[Pointing records for screenshots and pages]
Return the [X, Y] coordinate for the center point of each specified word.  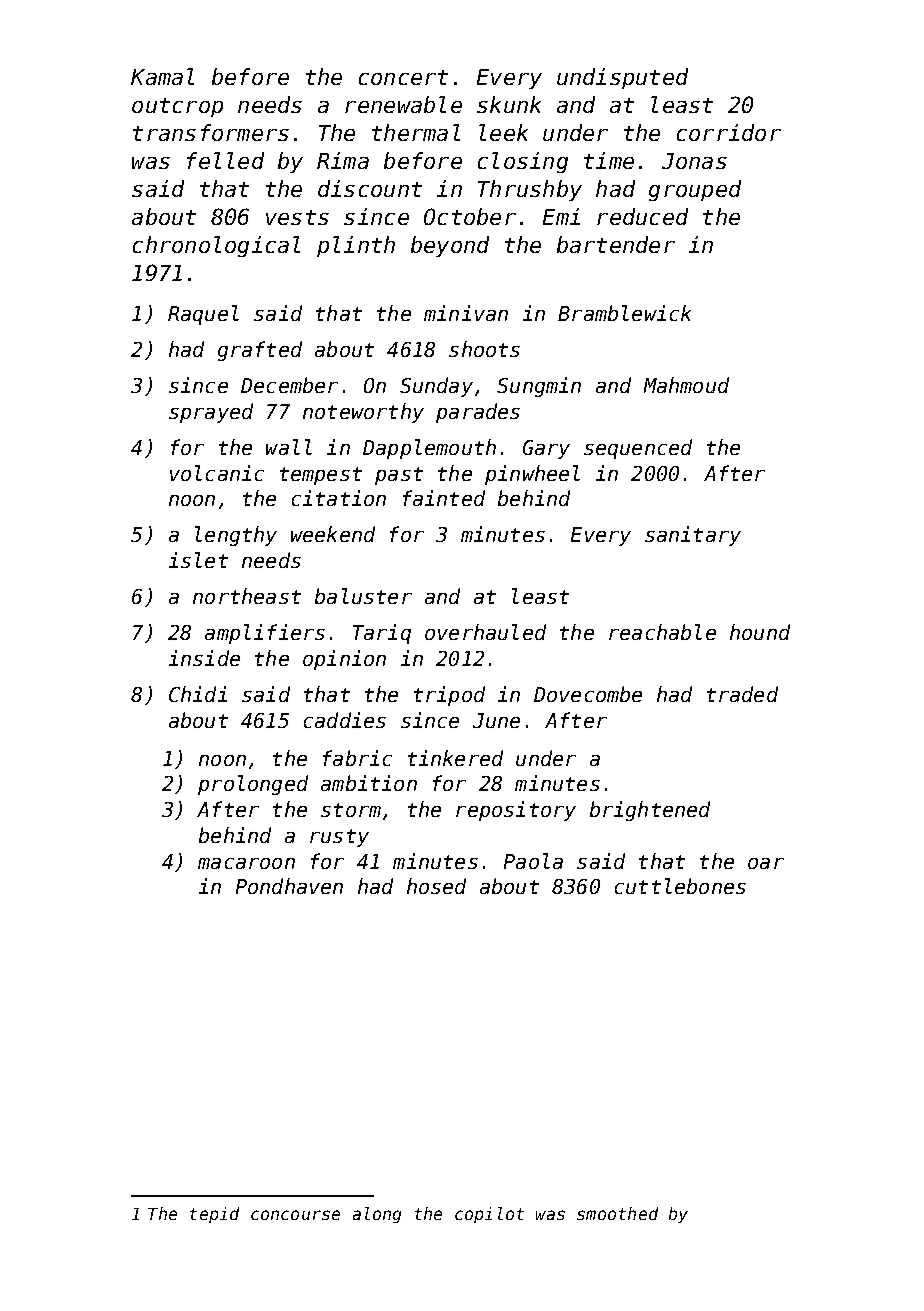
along [377, 1215]
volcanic [217, 473]
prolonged [253, 785]
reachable [662, 632]
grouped [695, 190]
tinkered [455, 758]
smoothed [617, 1213]
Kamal [162, 76]
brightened [650, 811]
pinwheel [532, 475]
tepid [214, 1215]
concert [403, 77]
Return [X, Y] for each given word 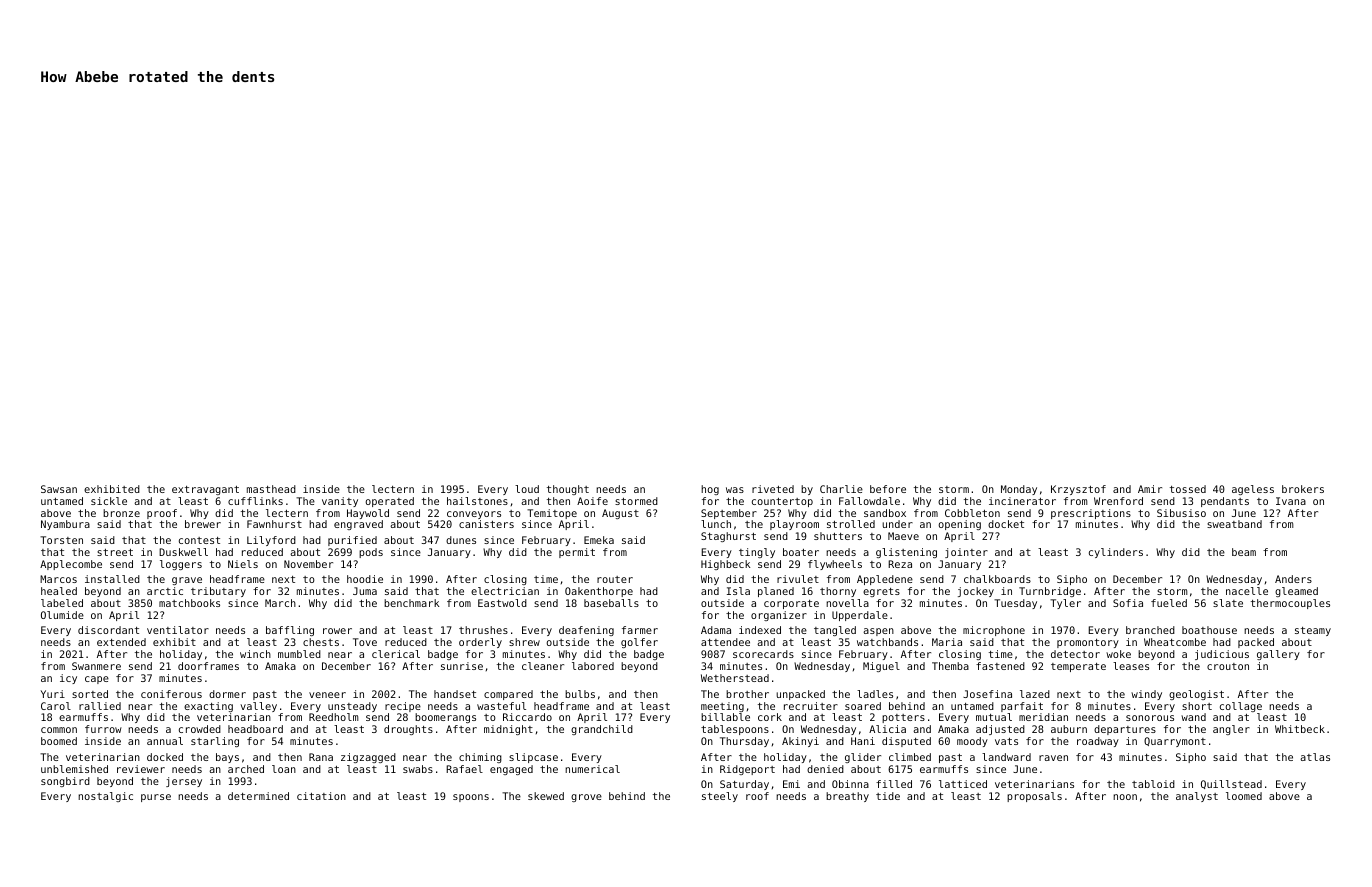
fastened [1000, 666]
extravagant [205, 490]
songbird [65, 782]
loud [527, 489]
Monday [1019, 490]
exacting [208, 707]
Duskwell [183, 552]
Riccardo [527, 717]
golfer [639, 643]
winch [255, 654]
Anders [1293, 579]
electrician [505, 591]
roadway [1098, 742]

WHAT THE EXERCISE ASKS - Recast all of the material above as a numbered list with one line per entry, skipping any blank lines and leaving the pictures out.

WRITTEN ANSWER -
1. Return the [X, Y] coordinate for the center point of each specified word.  
2. along [377, 1215]
3. volcanic [217, 473]
4. prolonged [253, 785]
5. reachable [662, 632]
6. grouped [695, 190]
7. tinkered [455, 758]
8. smoothed [617, 1213]
9. Kamal [162, 76]
10. brightened [650, 811]
11. pinwheel [532, 475]
12. tepid [214, 1215]
13. concert [403, 77]
14. Return [X, Y] for each given word 
15. fastened [1000, 666]
16. extravagant [205, 490]
17. songbird [65, 782]
18. loud [527, 489]
19. Monday [1019, 490]
20. exacting [208, 707]
21. Duskwell [183, 552]
22. Riccardo [527, 717]
23. golfer [639, 643]
24. winch [255, 654]
25. Anders [1293, 579]
26. electrician [505, 591]
27. roadway [1098, 742]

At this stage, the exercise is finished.